=== Exercise brief ===
Write out each line of the material exactly as given, and drop the images.

=== Source data ===

*****

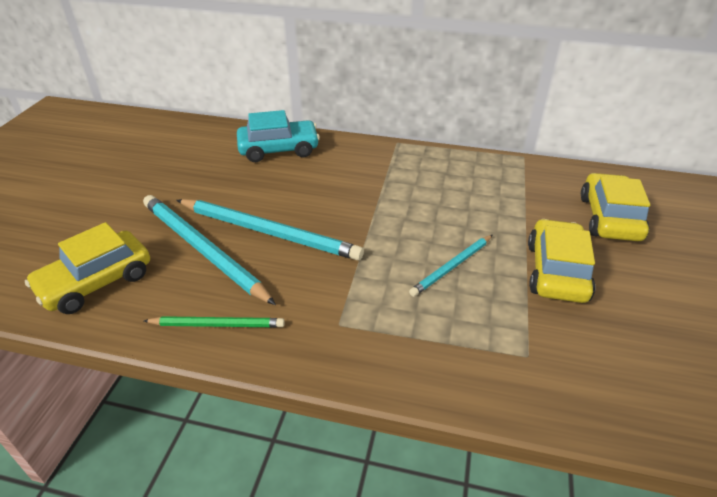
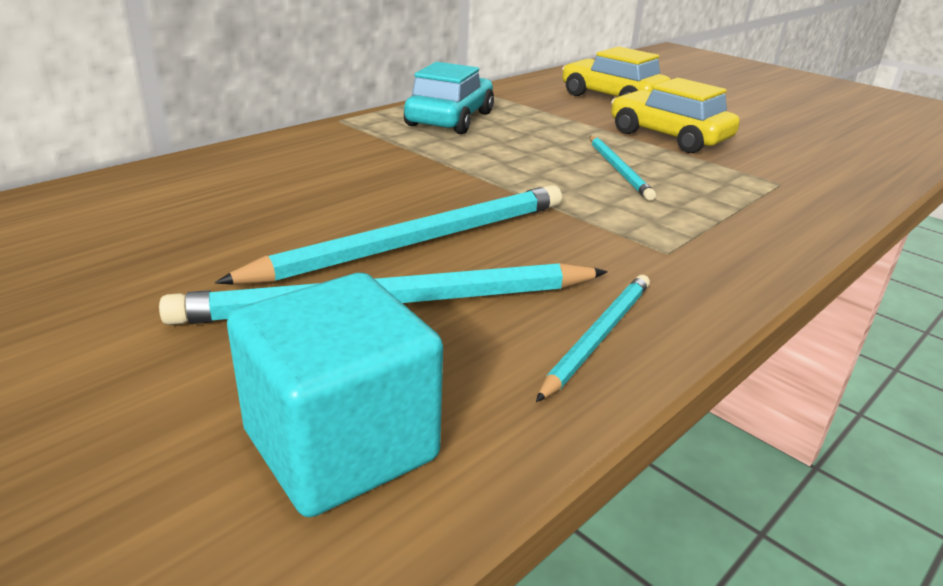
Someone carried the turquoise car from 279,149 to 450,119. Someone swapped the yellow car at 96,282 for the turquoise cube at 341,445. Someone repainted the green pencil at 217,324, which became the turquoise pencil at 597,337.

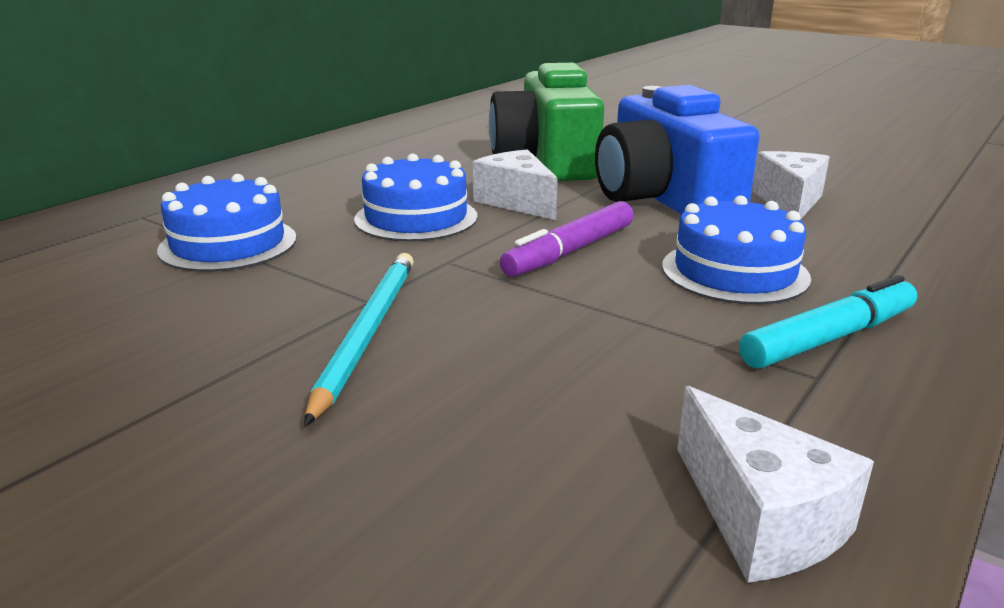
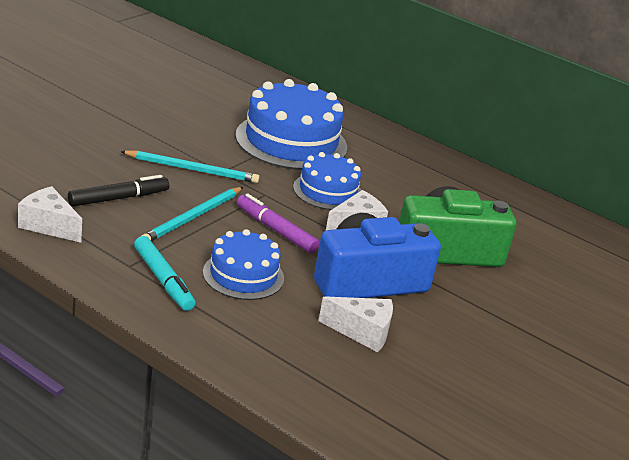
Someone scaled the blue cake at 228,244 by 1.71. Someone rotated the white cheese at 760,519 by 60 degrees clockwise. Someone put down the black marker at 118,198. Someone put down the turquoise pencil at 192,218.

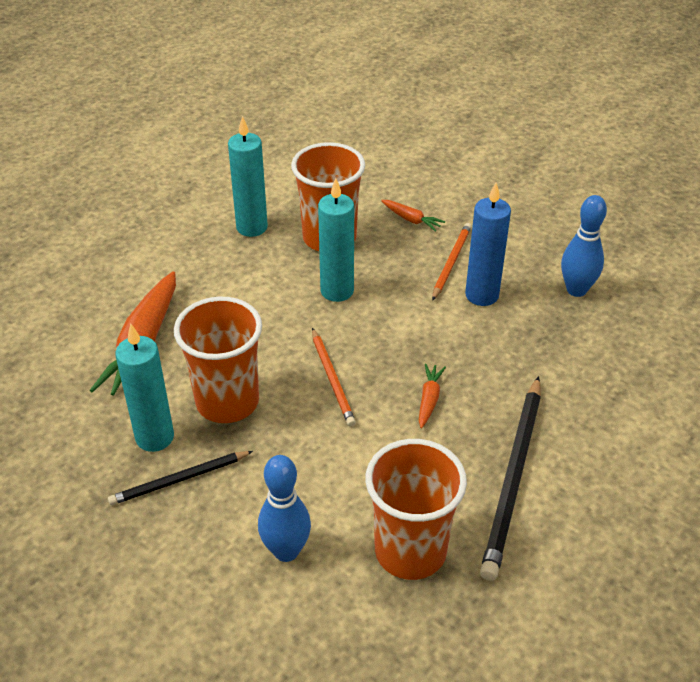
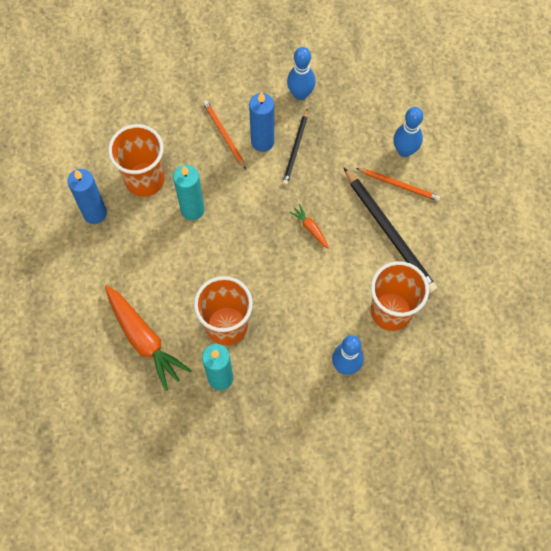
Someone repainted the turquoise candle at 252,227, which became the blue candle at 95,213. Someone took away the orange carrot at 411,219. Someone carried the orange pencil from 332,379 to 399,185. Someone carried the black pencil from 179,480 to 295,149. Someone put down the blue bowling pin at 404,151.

*****

=== Answer to this task ===
Someone carried the turquoise car from 279,149 to 450,119. Someone swapped the yellow car at 96,282 for the turquoise cube at 341,445. Someone repainted the green pencil at 217,324, which became the turquoise pencil at 597,337.

Someone scaled the blue cake at 228,244 by 1.71. Someone rotated the white cheese at 760,519 by 60 degrees clockwise. Someone put down the black marker at 118,198. Someone put down the turquoise pencil at 192,218.

Someone repainted the turquoise candle at 252,227, which became the blue candle at 95,213. Someone took away the orange carrot at 411,219. Someone carried the orange pencil from 332,379 to 399,185. Someone carried the black pencil from 179,480 to 295,149. Someone put down the blue bowling pin at 404,151.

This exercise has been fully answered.